▶ **EXERCISE**
Go to the line that contains "black slope A12:C12". Restate that line and each one after it exactly, through the end of the records, without pictures.

(Data records)
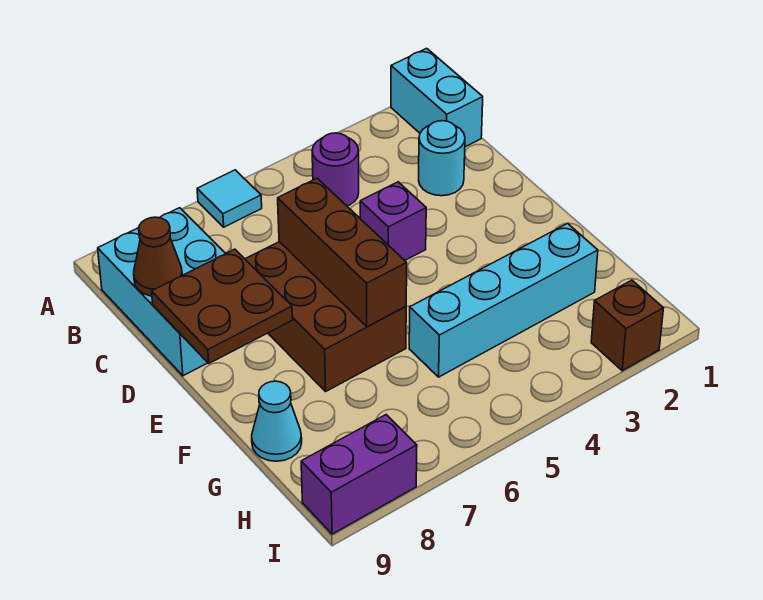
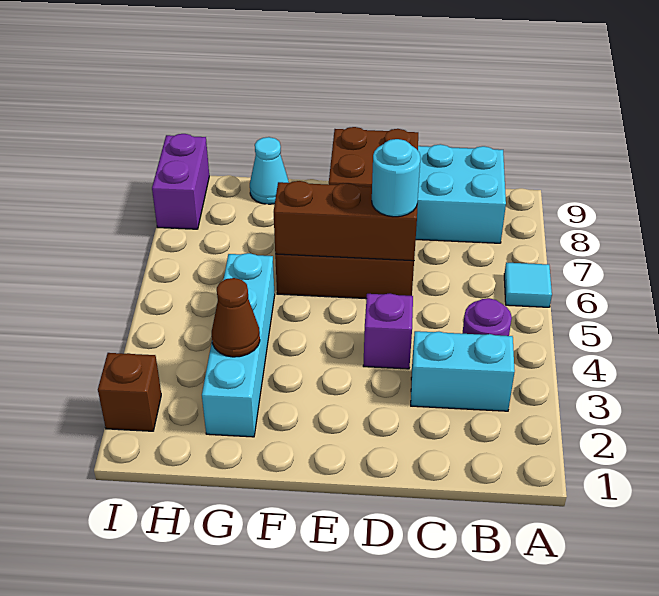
cyan brick A1:B1 level 1 -> cyan brick B3:C3 level 1
cyan round brick C2 level 1 -> cyan round brick D6 level 3
brown cone C9 level 2 -> brown cone G3 level 2

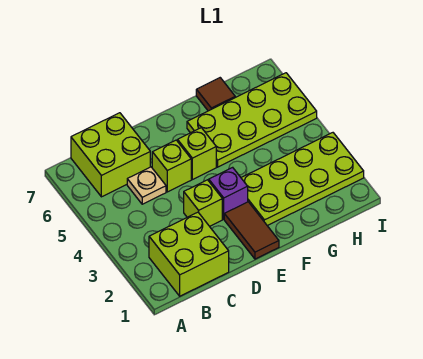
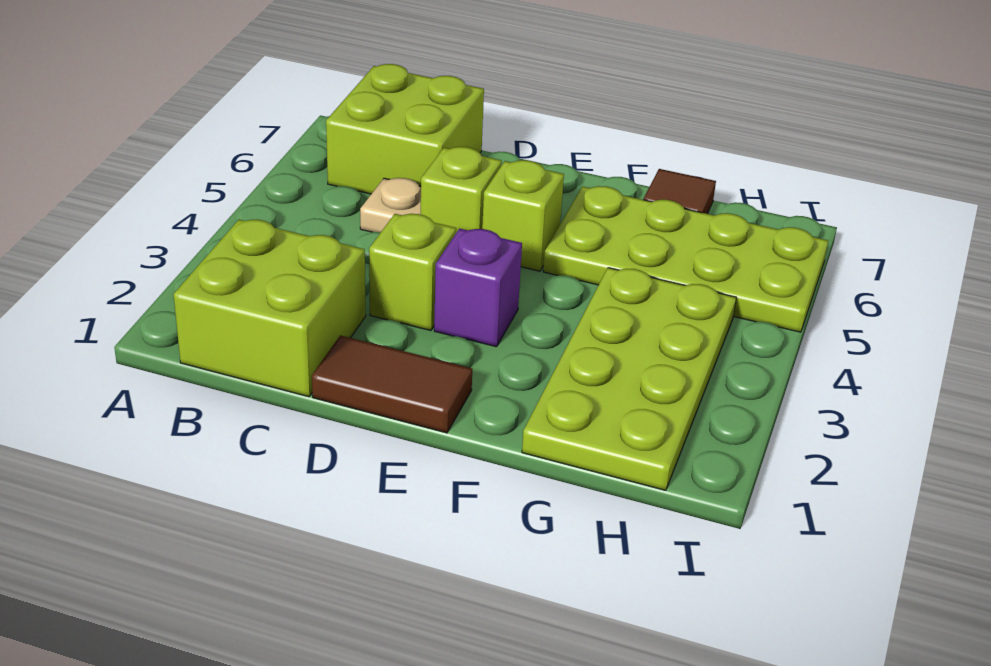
brown tile E1:E2 level 1 -> brown tile D1:E1 level 1
lime plate F2:I3 level 1 -> lime plate G1:H4 level 1

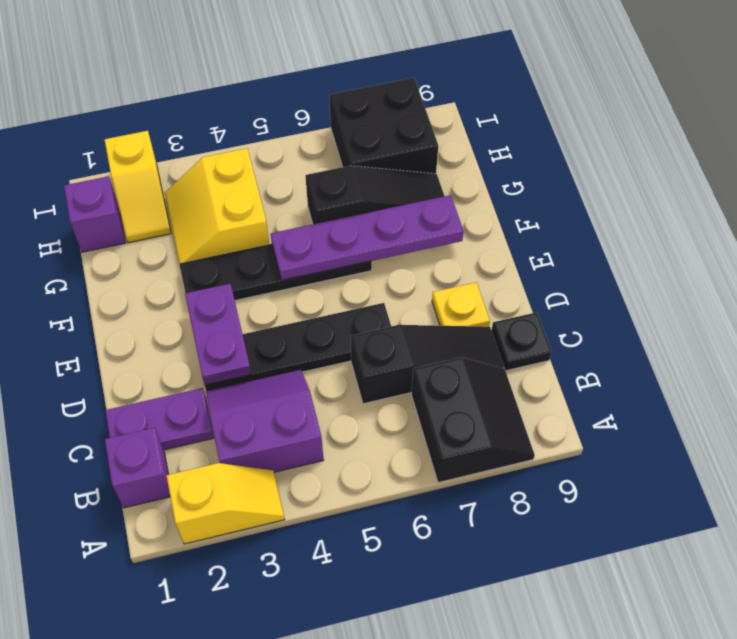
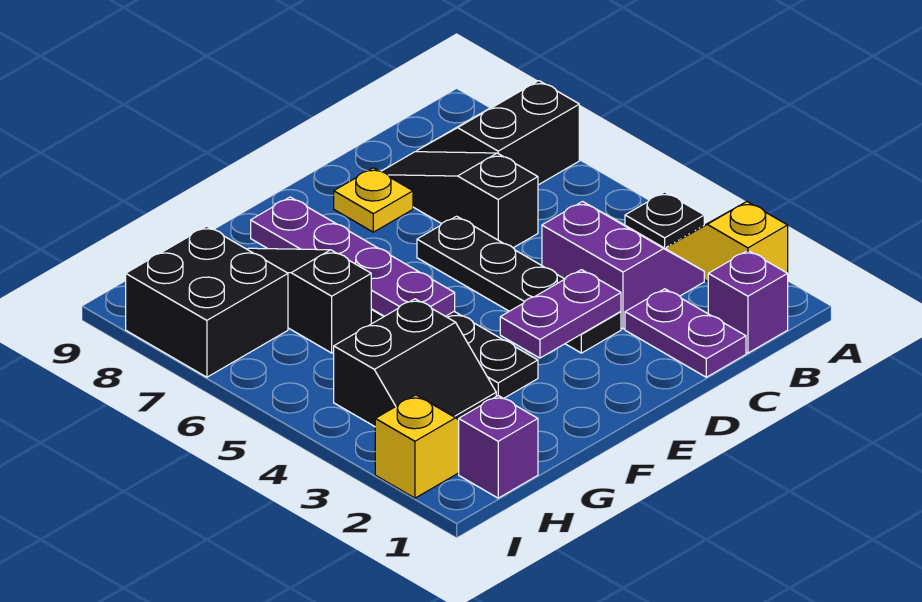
purple slope B3:C4 level 1 top B -> purple slope B3:C4 level 1 top C
black plate C9 level 1 -> black plate A4 level 1
yellow slope G3:H4 level 1 top 4 -> black slope G3:H4 level 1 top 4

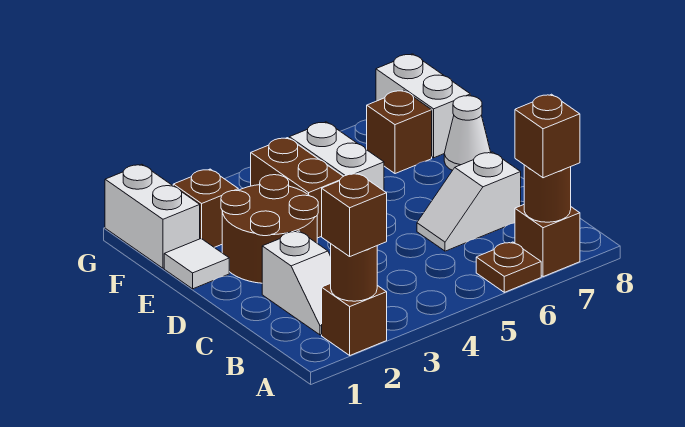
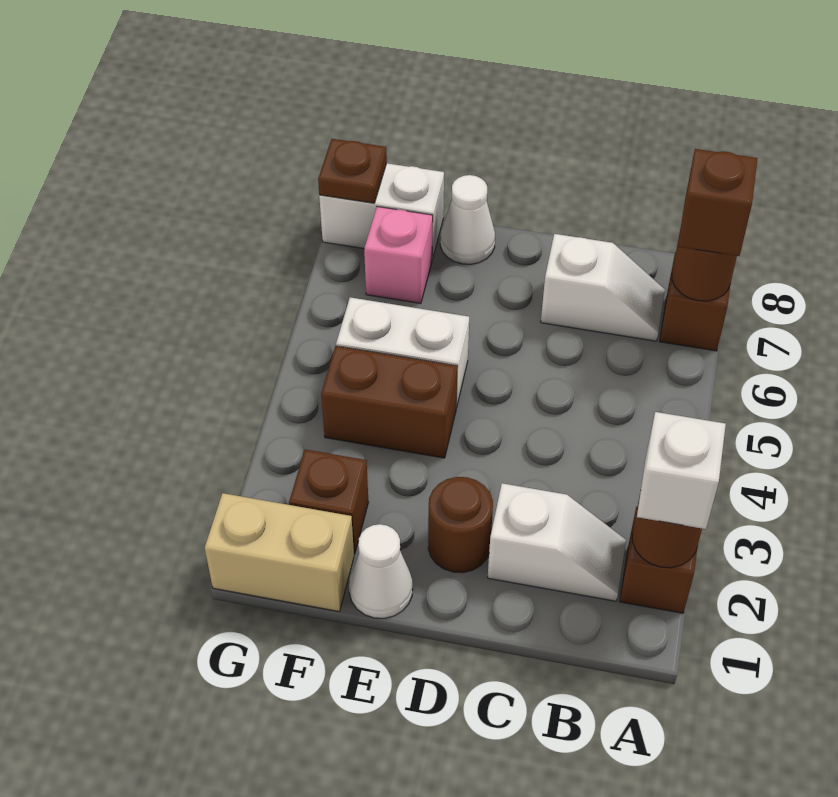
brown brick A2 level 3 -> white brick A2 level 3
brown plate A6 level 1 -> brown plate G8 level 2
white slope C6:C7 level 1 top 7 -> white slope B7:C7 level 1 top C
brown round brick D2:E3 level 1 -> brown round brick D2 level 1
white tile E1 level 1 -> white cone E1 level 1
white brick F1:G1 level 1 -> tan brick F1:G1 level 1
brown brick F7 level 1 -> pink brick F7 level 1

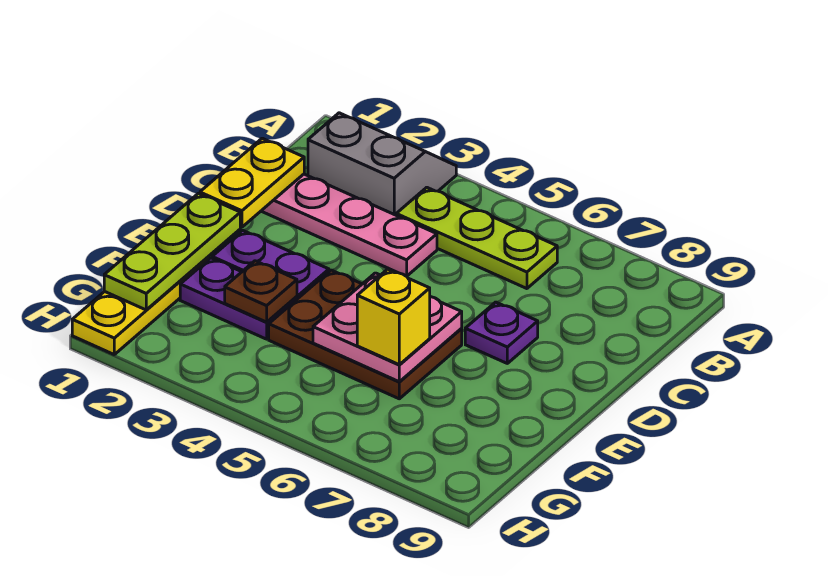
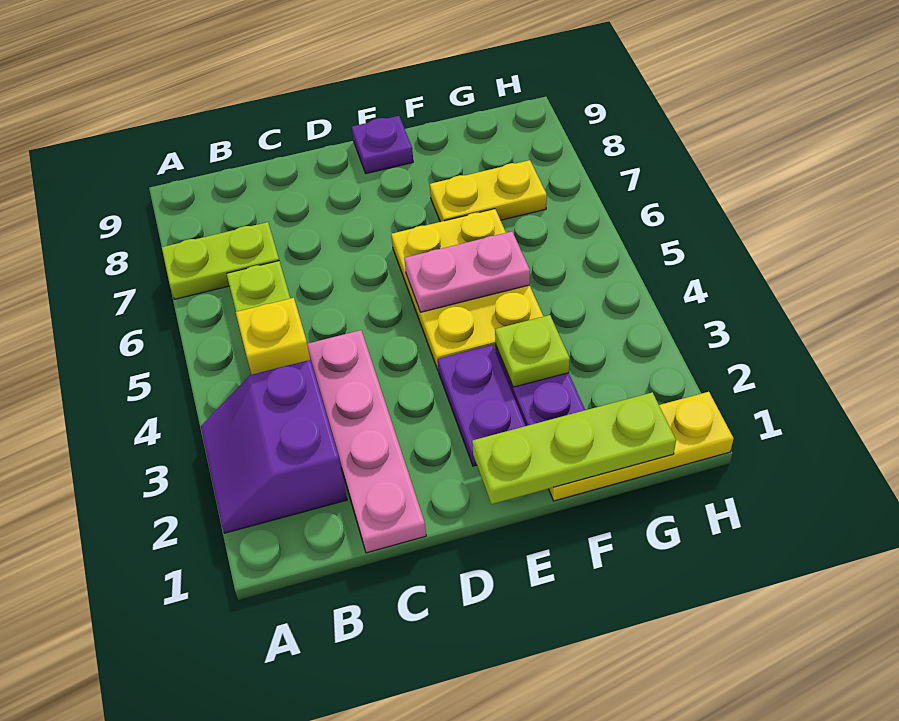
grey slope A2:B3 level 1 top B -> purple slope A2:B3 level 1 top B
none -> lime plate A7:B7 level 1
yellow plate C1:D1 level 2 -> yellow plate F7:G7 level 1
purple plate D7 level 1 -> purple plate E9 level 1
brown plate E4:F6 level 1 -> yellow plate E4:F6 level 1
pink plate E5:F6 level 2 -> pink plate E5:F5 level 2
brown plate F3 level 2 -> lime plate F3 level 2
yellow brick F6 level 3 -> yellow brick B4 level 2

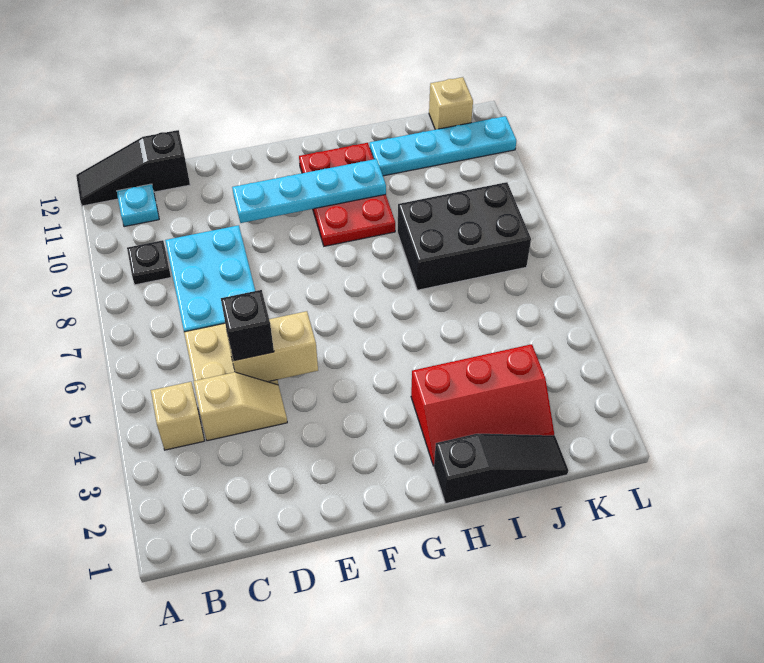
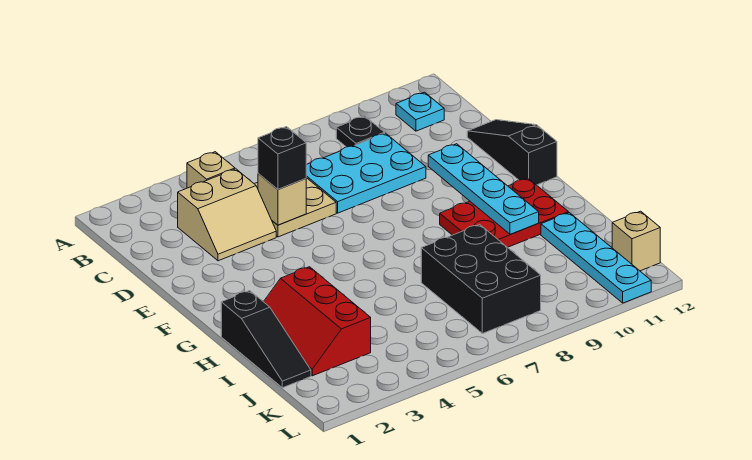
black slope A12:C12 level 1 top C -> black slope D12:F12 level 1 top F
tan slope C4:D4 level 1 top C -> tan slope C3:D4 level 1 top C
tan brick D5:E5 level 2 -> tan brick D5 level 2

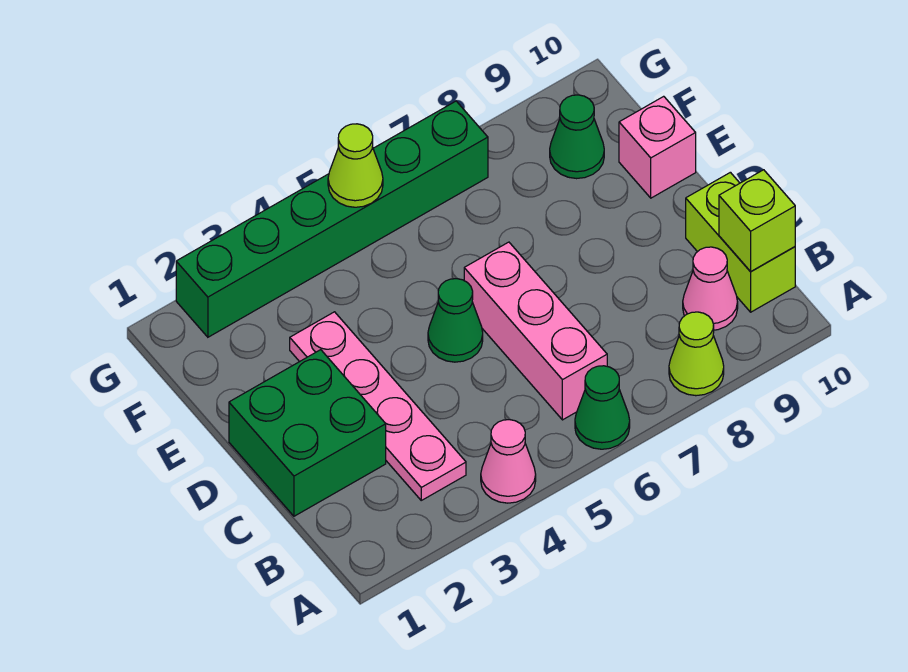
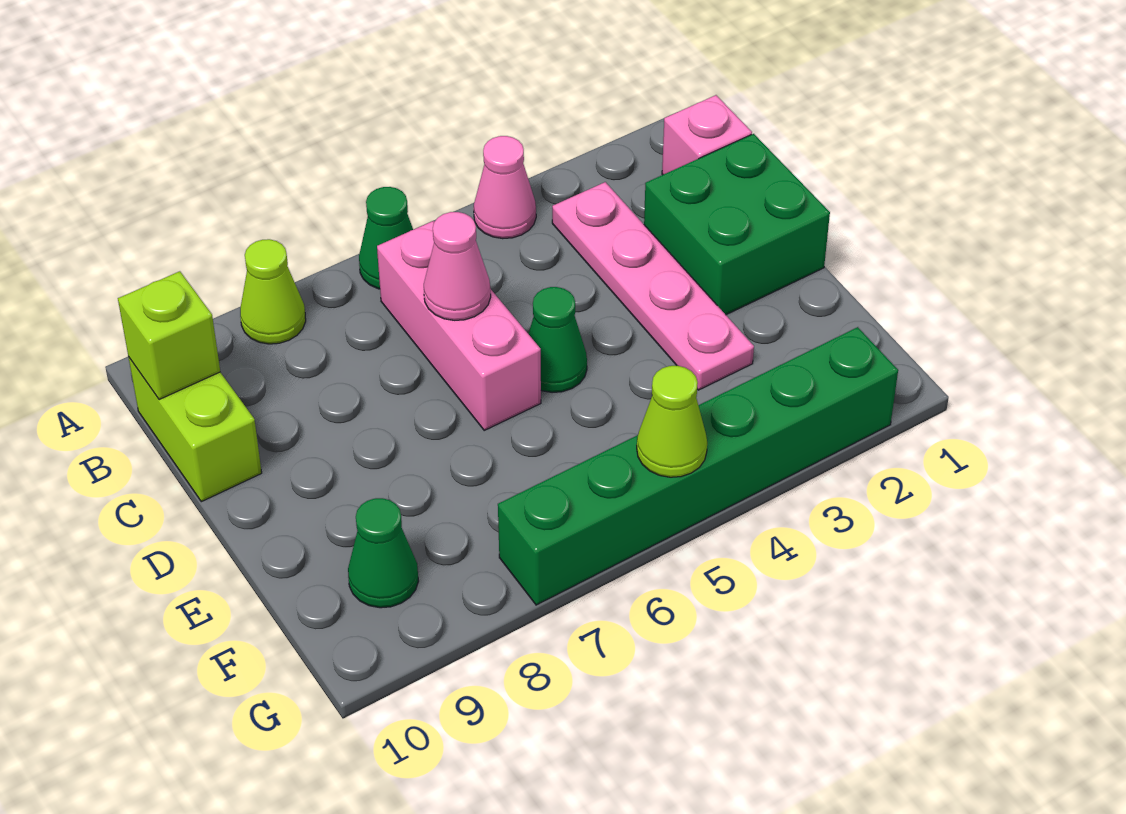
pink cone B9 level 1 -> pink cone C6 level 2
pink brick E10 level 1 -> pink brick B1 level 1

▶ **FINISHED EXERCISE**
black slope A12:C12 level 1 top C -> black slope D12:F12 level 1 top F
tan slope C4:D4 level 1 top C -> tan slope C3:D4 level 1 top C
tan brick D5:E5 level 2 -> tan brick D5 level 2

pink cone B9 level 1 -> pink cone C6 level 2
pink brick E10 level 1 -> pink brick B1 level 1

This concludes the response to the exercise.